## SUPPLIED MATERIAL
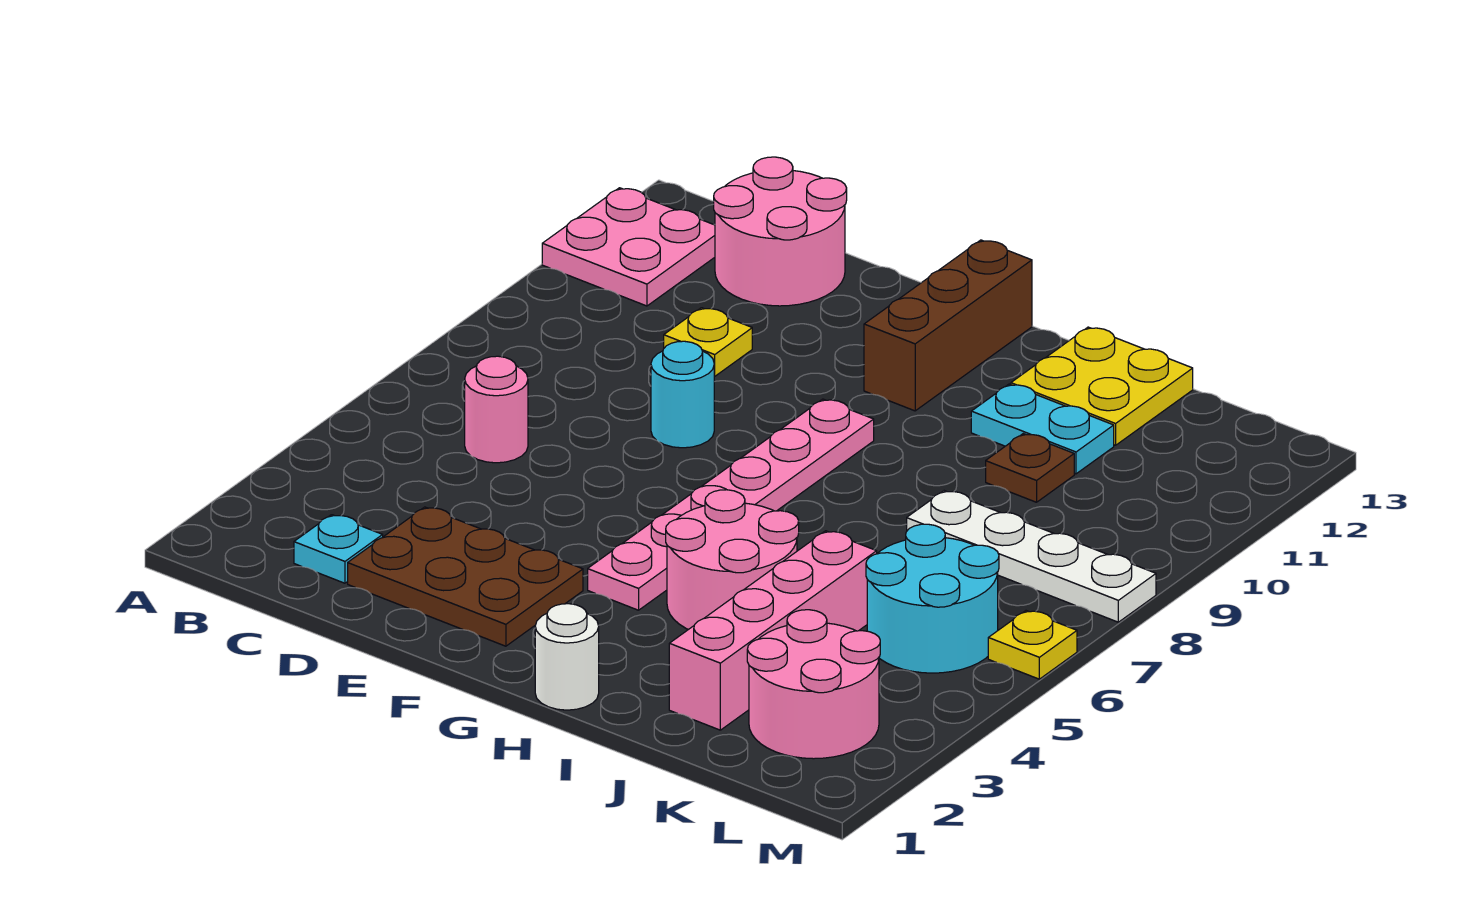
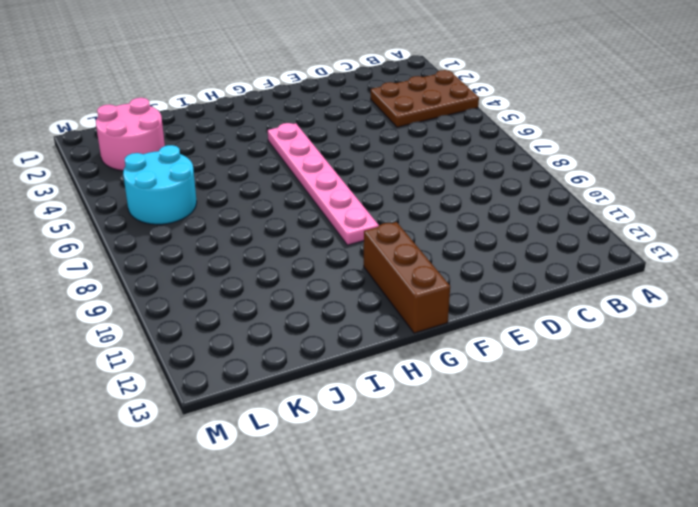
brown 2x3 plate [371,70,479,127] -> brown 2x3 plate moved to [348,507,583,646]
none -> pink 2x2 plate [542,188,715,306]
none -> cyan 1x1 plate [294,515,383,583]
none -> pink 1x1 round brick [465,356,528,463]

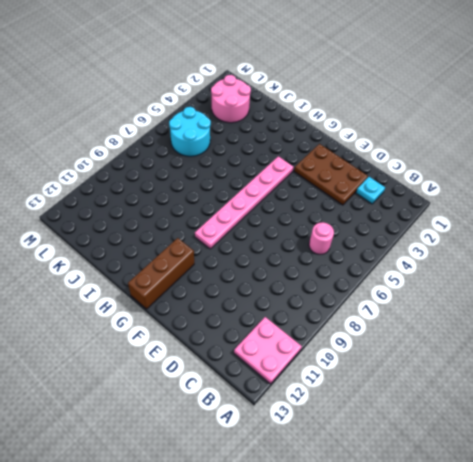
none -> pink 2x2 round brick [714,157,847,306]
none -> yellow 1x1 plate [664,308,752,376]
none -> cyan 1x1 round brick [651,341,714,448]

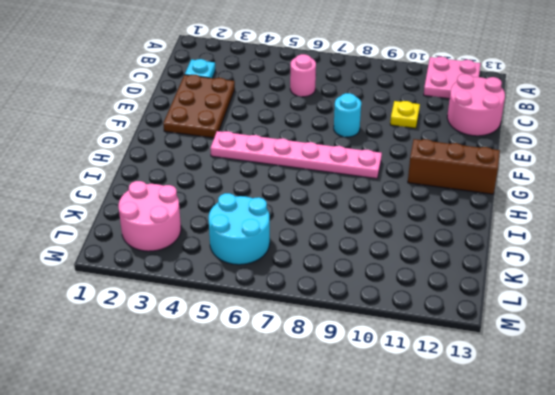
none -> white 1x1 round brick [535,604,599,710]
none -> pink 2x2 round brick [666,490,799,630]
none -> cyan 1x2 plate [971,384,1114,474]

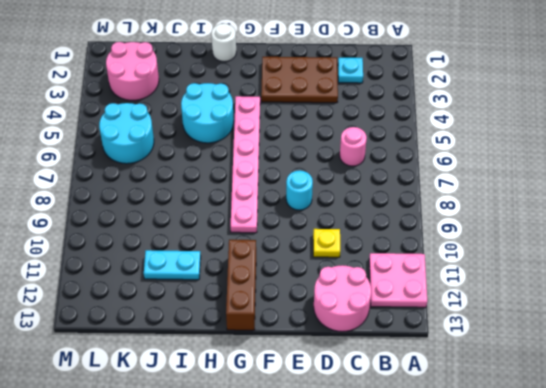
cyan 2x2 round brick [181,83,234,143] -> pink 2x2 round brick [666,490,799,630]
none -> yellow 2x2 plate [1011,327,1193,445]
none -> pink 1x4 brick [669,531,877,730]
none -> white 1x4 plate [907,491,1156,622]

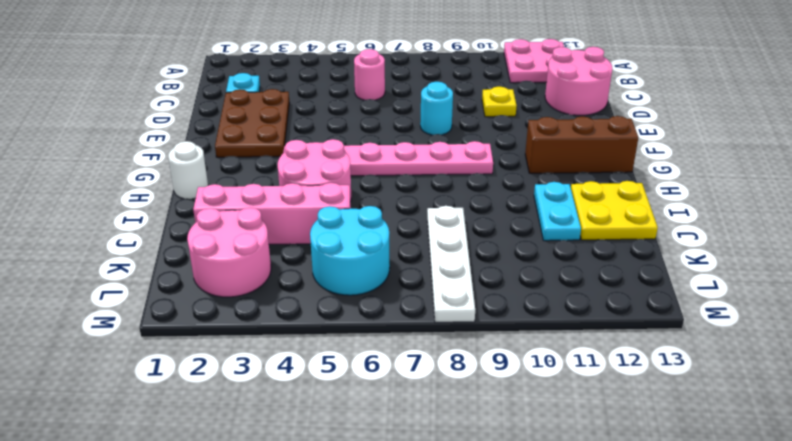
none -> brown 1x1 plate [986,434,1074,502]
none -> yellow 1x1 plate [988,611,1077,679]

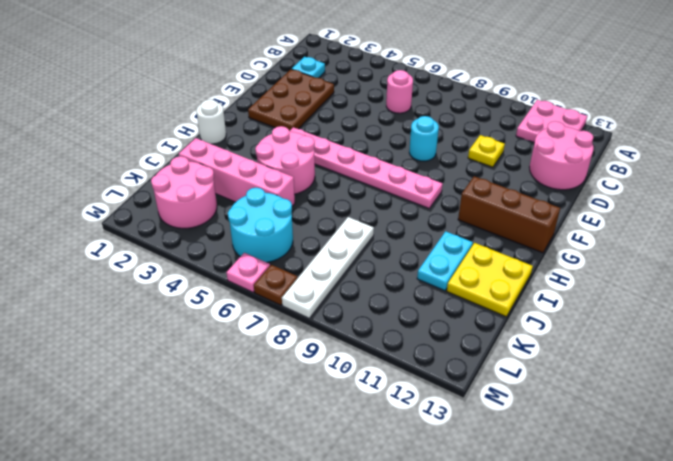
pink 1x1 plate [227,253,270,292] -> yellow 1x1 plate [988,611,1077,679]
brown 1x1 plate [254,265,298,305] -> brown 1x1 plate moved to [986,434,1074,502]

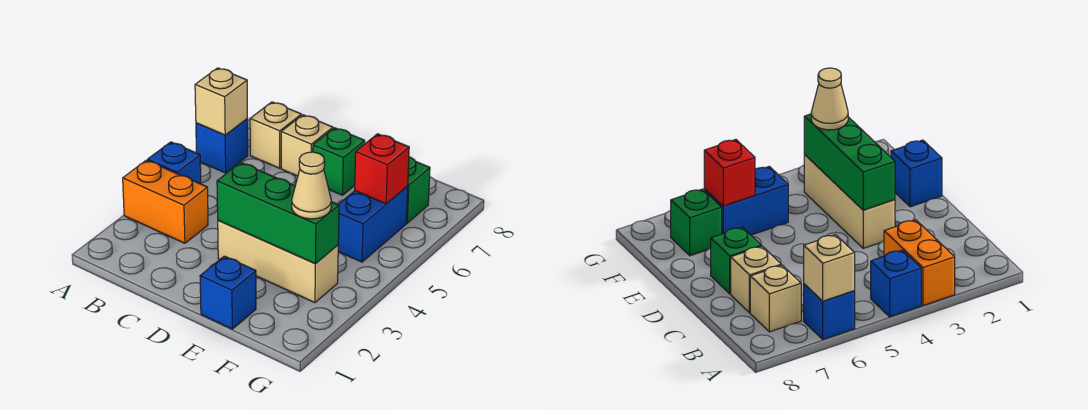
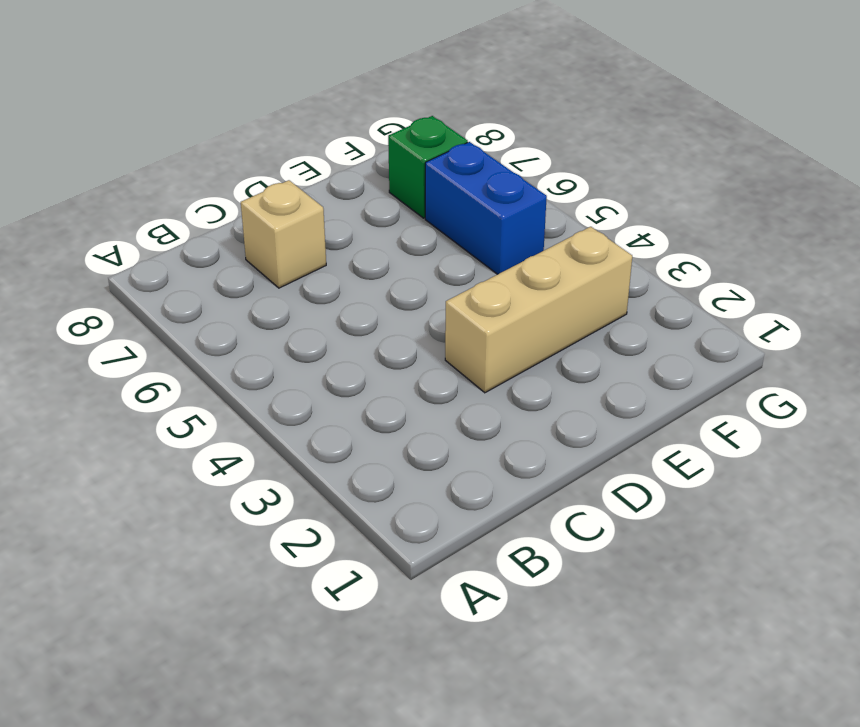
none -> orange 1x2 brick [123,160,208,243]
none -> blue 1x1 brick [148,142,201,184]
none -> blue 1x1 brick [196,119,248,173]

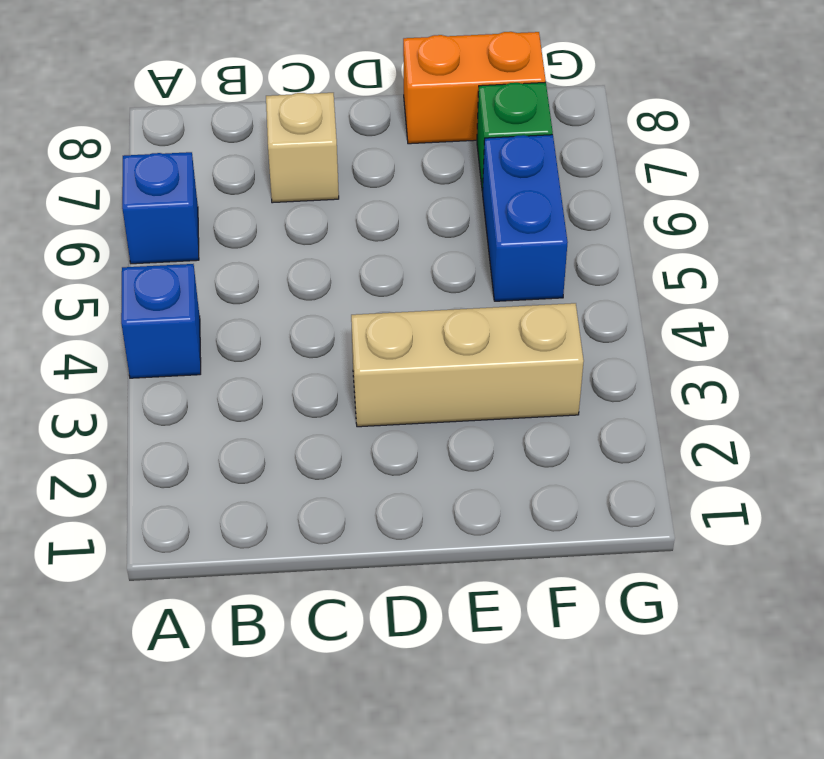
orange 1x2 brick [403,32,546,144] -> orange 1x2 brick moved to [123,160,208,243]
none -> tan 1x1 brick [250,102,301,168]
none -> green 1x1 brick [313,128,365,195]
none -> blue 1x1 brick [200,256,256,329]

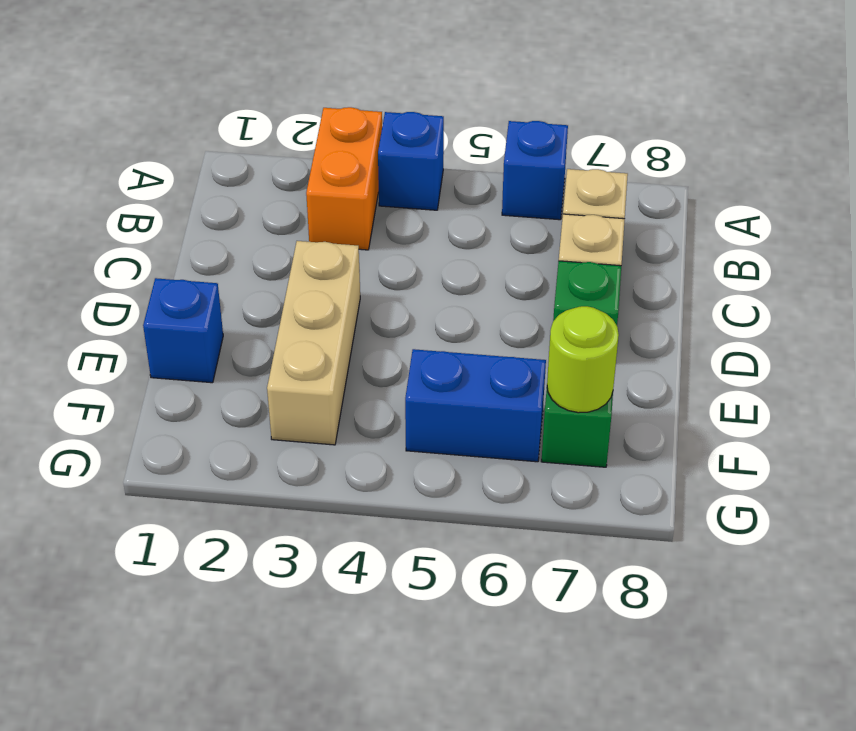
lime 1x1 round brick [547,306,619,413] -> none
none -> tan 1x1 brick [195,68,247,135]
none -> green 1x3 brick [217,163,339,264]
none -> red 1x1 brick [355,134,409,204]

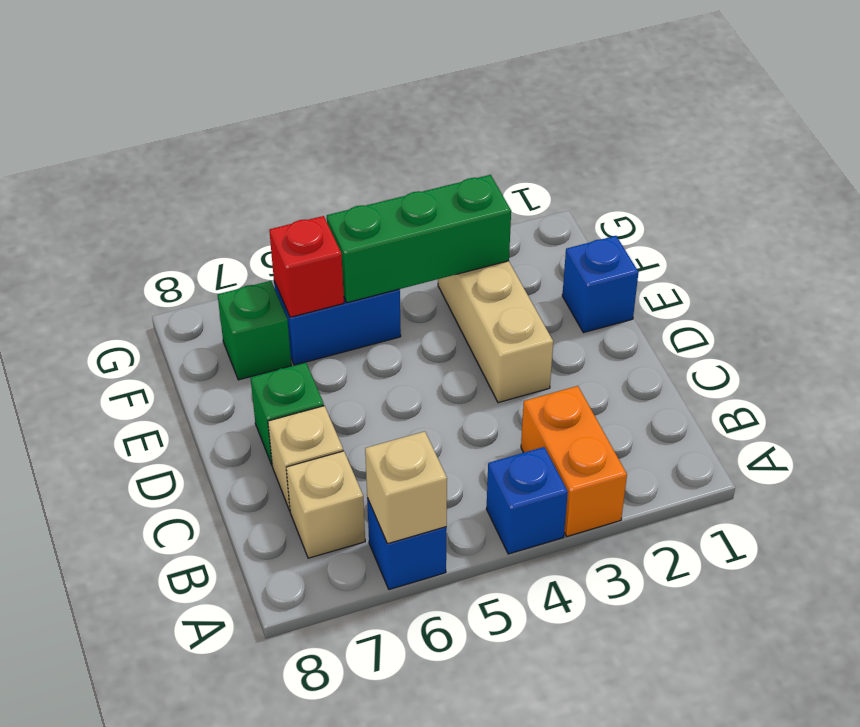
green 1x3 brick [327,175,511,303] -> green 1x3 brick turned to [217,163,339,264]
none -> tan 1x1 cone [292,152,331,219]

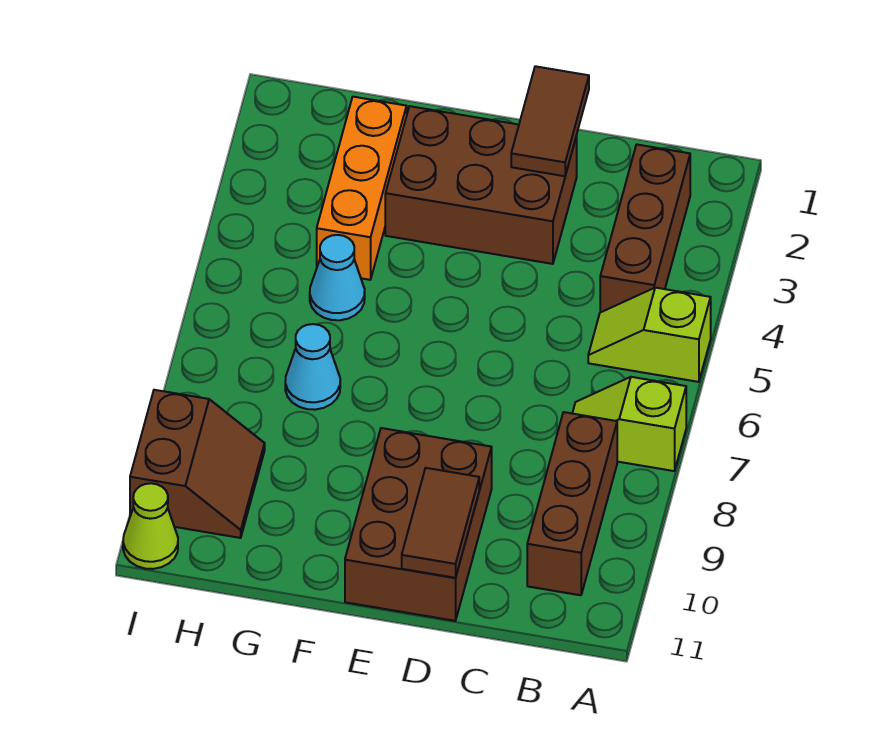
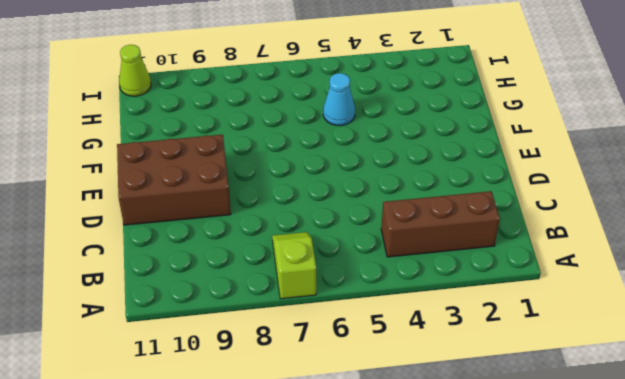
none -> lime 1x2 slope [588,288,711,382]
none -> brown 1x3 brick [527,412,617,595]
none -> brown 2x3 brick [385,106,577,264]

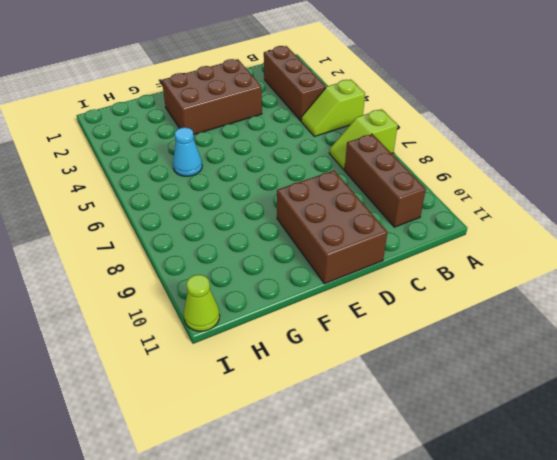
none -> orange 1x3 brick [317,97,407,280]
none -> cyan 1x1 cone [285,324,340,410]
none -> brown 2x2 slope [130,390,265,538]

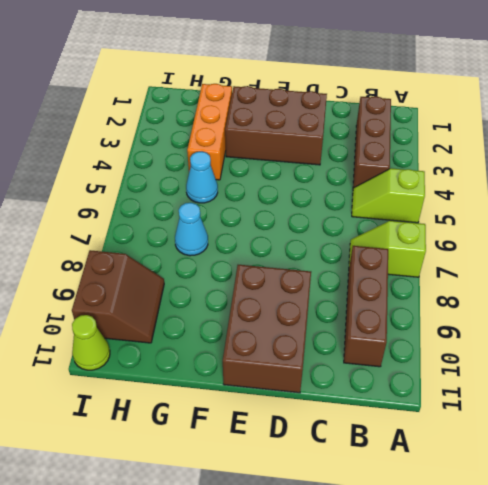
none -> brown 1x2 tile [511,66,589,176]
none -> brown 1x2 tile [402,468,479,578]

## REQUIRED ACTION
Pictures in the material above should be skipped; print exactly the lines from the one with "none -> yellow 2x2 plate [1011,327,1193,445]" through the one with "none -> lime 1x2 slope [588,288,711,382]".

## EXPECTED ANSWER
none -> yellow 2x2 plate [1011,327,1193,445]
none -> pink 1x4 brick [669,531,877,730]
none -> white 1x4 plate [907,491,1156,622]

none -> brown 1x1 plate [986,434,1074,502]
none -> yellow 1x1 plate [988,611,1077,679]

pink 1x1 plate [227,253,270,292] -> yellow 1x1 plate [988,611,1077,679]
brown 1x1 plate [254,265,298,305] -> brown 1x1 plate moved to [986,434,1074,502]

none -> orange 1x2 brick [123,160,208,243]
none -> blue 1x1 brick [148,142,201,184]
none -> blue 1x1 brick [196,119,248,173]

orange 1x2 brick [403,32,546,144] -> orange 1x2 brick moved to [123,160,208,243]
none -> tan 1x1 brick [250,102,301,168]
none -> green 1x1 brick [313,128,365,195]
none -> blue 1x1 brick [200,256,256,329]

lime 1x1 round brick [547,306,619,413] -> none
none -> tan 1x1 brick [195,68,247,135]
none -> green 1x3 brick [217,163,339,264]
none -> red 1x1 brick [355,134,409,204]

green 1x3 brick [327,175,511,303] -> green 1x3 brick turned to [217,163,339,264]
none -> tan 1x1 cone [292,152,331,219]

none -> lime 1x2 slope [588,288,711,382]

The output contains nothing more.